**Exercise inputs:**
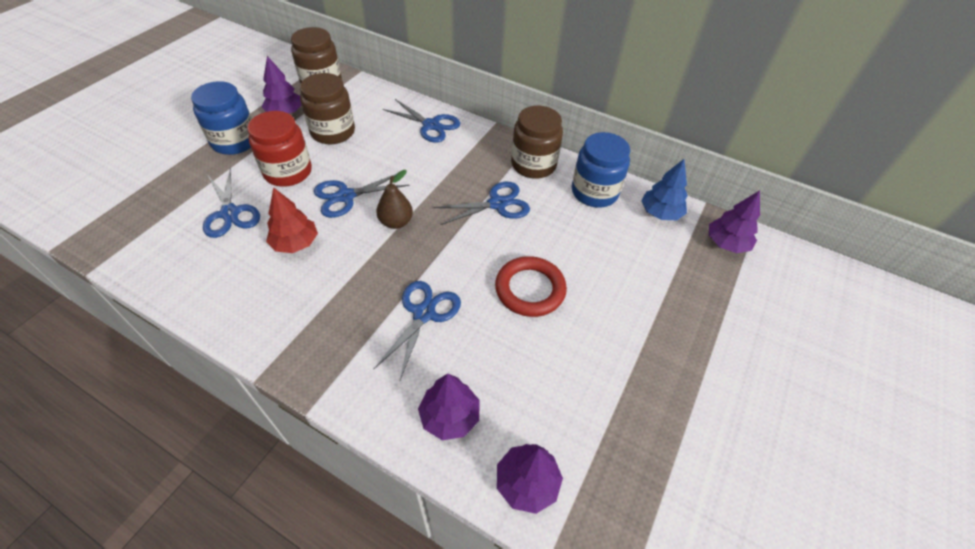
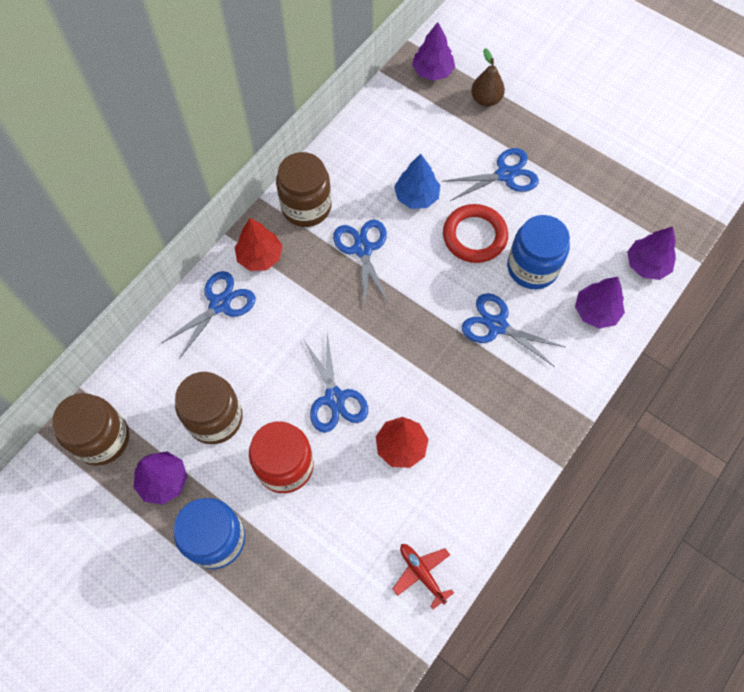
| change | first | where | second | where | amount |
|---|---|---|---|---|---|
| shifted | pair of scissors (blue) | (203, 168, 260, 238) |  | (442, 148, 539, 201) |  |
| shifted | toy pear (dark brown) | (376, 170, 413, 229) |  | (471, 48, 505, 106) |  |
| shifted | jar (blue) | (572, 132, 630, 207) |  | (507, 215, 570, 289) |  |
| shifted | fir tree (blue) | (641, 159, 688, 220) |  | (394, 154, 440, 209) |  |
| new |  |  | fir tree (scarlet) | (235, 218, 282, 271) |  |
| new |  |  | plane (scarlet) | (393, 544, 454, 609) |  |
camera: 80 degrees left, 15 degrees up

==

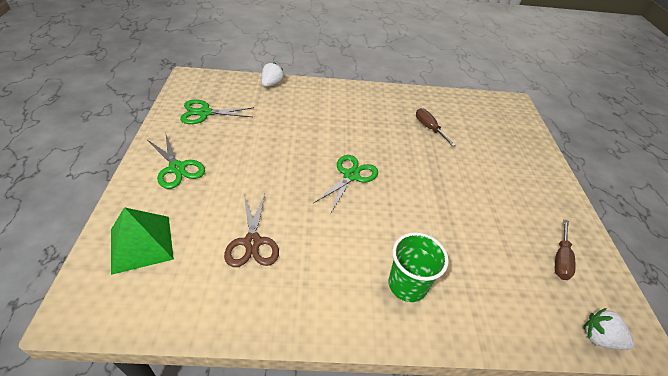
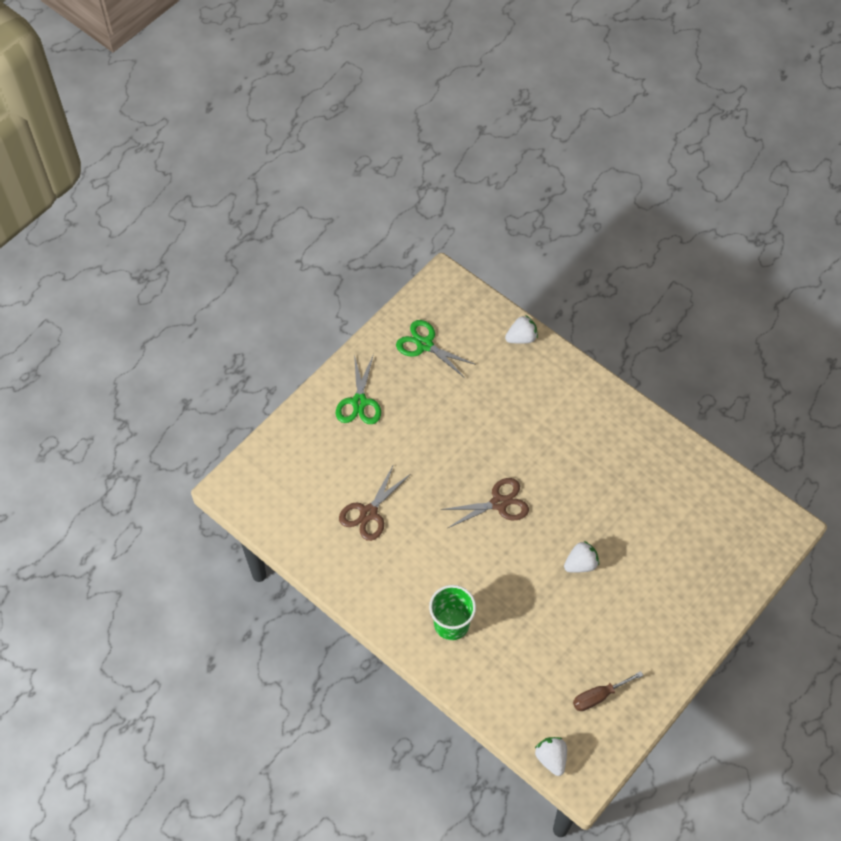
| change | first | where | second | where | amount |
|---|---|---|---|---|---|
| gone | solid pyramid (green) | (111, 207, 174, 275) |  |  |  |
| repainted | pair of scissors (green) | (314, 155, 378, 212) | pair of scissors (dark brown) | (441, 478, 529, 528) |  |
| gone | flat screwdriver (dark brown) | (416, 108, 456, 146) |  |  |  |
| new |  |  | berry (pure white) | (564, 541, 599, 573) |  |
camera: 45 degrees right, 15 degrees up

**What this task involves:**
Read the entries above, then pull out the lines that include "green".

**Answer section:**
| gone | solid pyramid (green) | (111, 207, 174, 275) |  |  |  |
| repainted | pair of scissors (green) | (314, 155, 378, 212) | pair of scissors (dark brown) | (441, 478, 529, 528) |  |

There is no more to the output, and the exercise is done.